#### [Work request]
From the listing below, extract each entry exactly as written, minus the images.

___ Exercise inputs

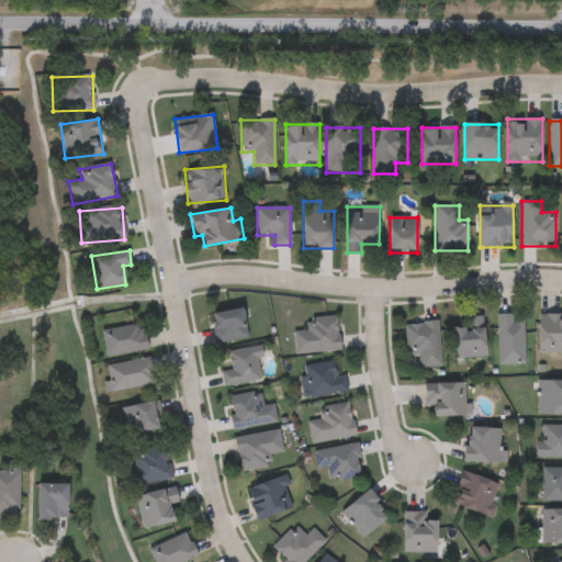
[(247,339),(215,343),(212,313),(245,310),(247,339)]
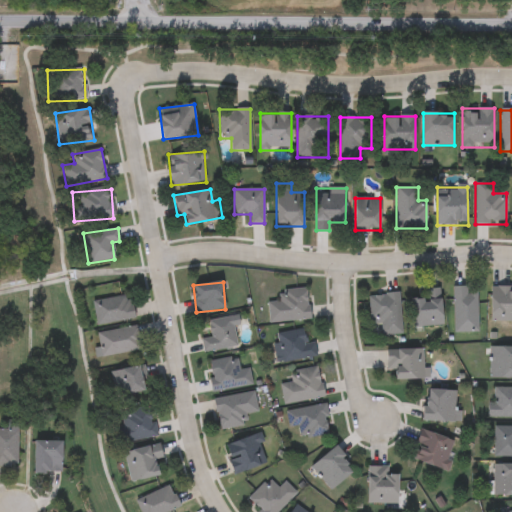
[(453,332),(453,286),(468,286),(468,292),(478,292),(478,332),(453,332)]
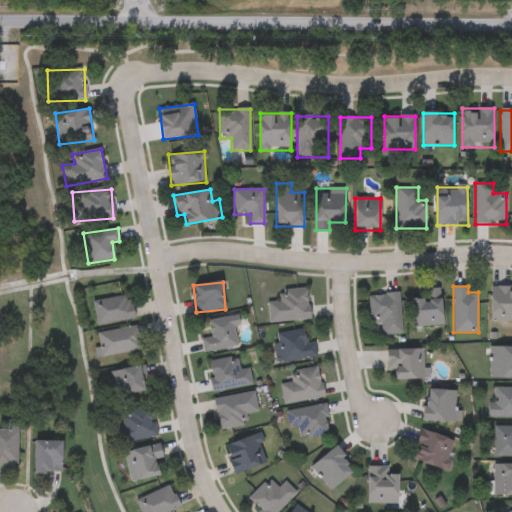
[(511,286),(511,324),(491,324),(491,286),(511,286)]
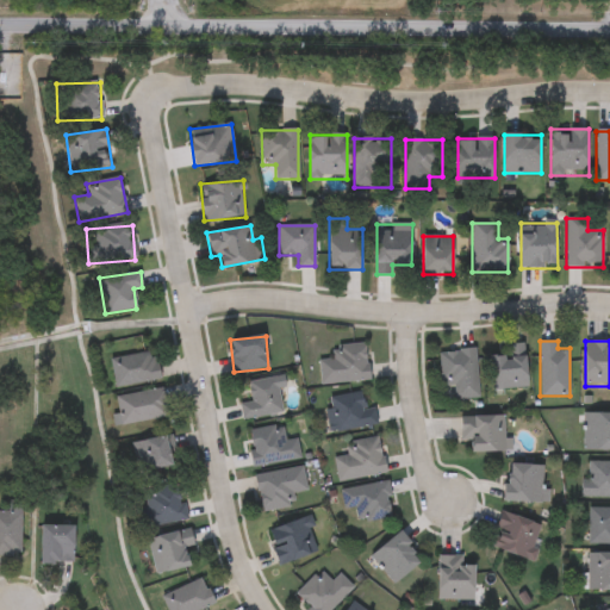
[(332,346),(366,343),(369,380),(321,385),(318,360),(334,359),(332,346)]
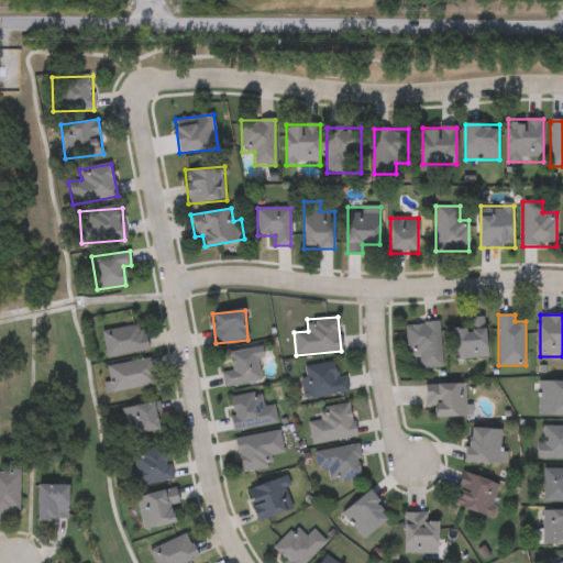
[(452,328),(466,327),(465,318),(485,317),(487,359),(454,361),(452,328)]
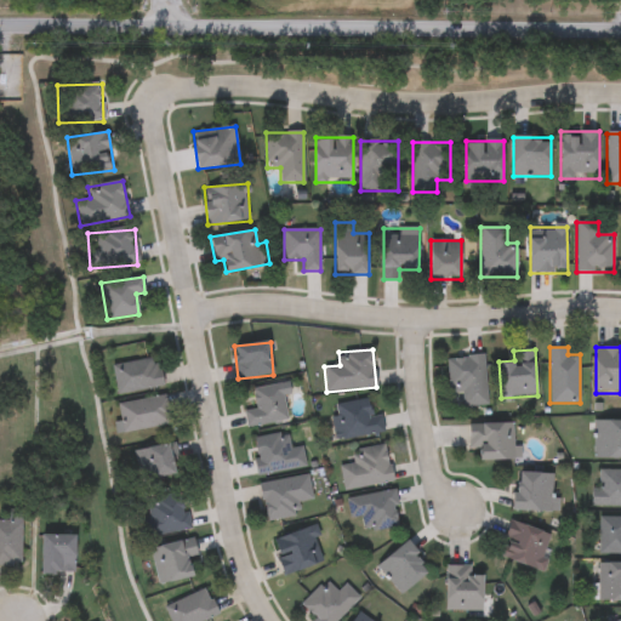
[(463,406),(462,392),(449,392),(446,358),(484,355),(486,405),(463,406)]
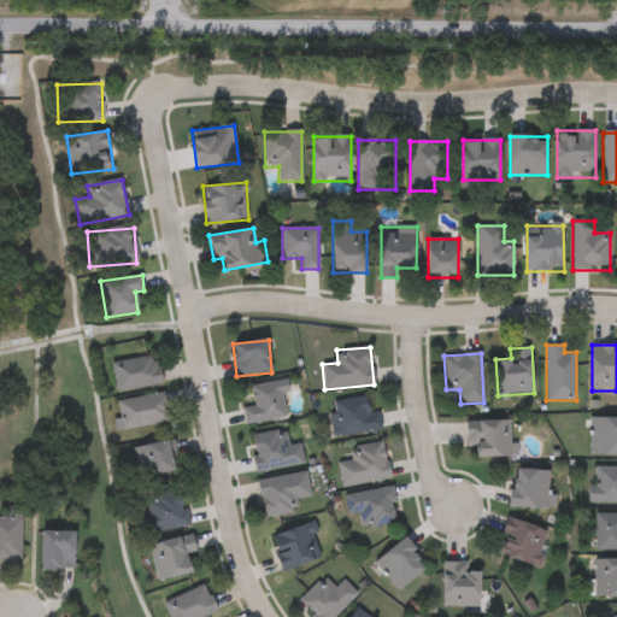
[(162,385),(117,392),(112,363),(157,356),(162,385)]
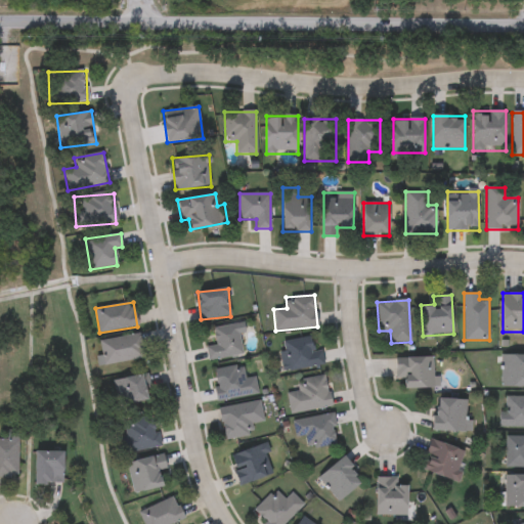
[(237,324),(243,355),(209,360),(206,348),(216,346),(214,329),(237,324)]
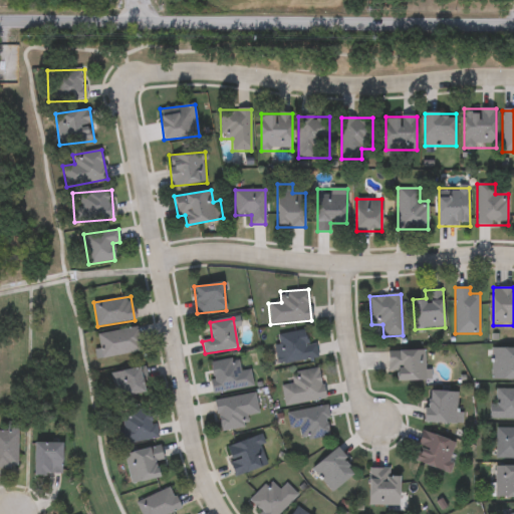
[(142,351),(98,359),(94,335),(138,327),(142,351)]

______

#### [Exercise solution]
[(247,339),(215,343),(212,313),(245,310),(247,339)]
[(453,332),(453,286),(468,286),(468,292),(478,292),(478,332),(453,332)]
[(511,286),(511,324),(491,324),(491,286),(511,286)]
[(332,346),(366,343),(369,380),(321,385),(318,360),(334,359),(332,346)]
[(452,328),(466,327),(465,318),(485,317),(487,359),(454,361),(452,328)]
[(463,406),(462,392),(449,392),(446,358),(484,355),(486,405),(463,406)]
[(162,385),(117,392),(112,363),(157,356),(162,385)]
[(237,324),(243,355),(209,360),(206,348),(216,346),(214,329),(237,324)]
[(142,351),(98,359),(94,335),(138,327),(142,351)]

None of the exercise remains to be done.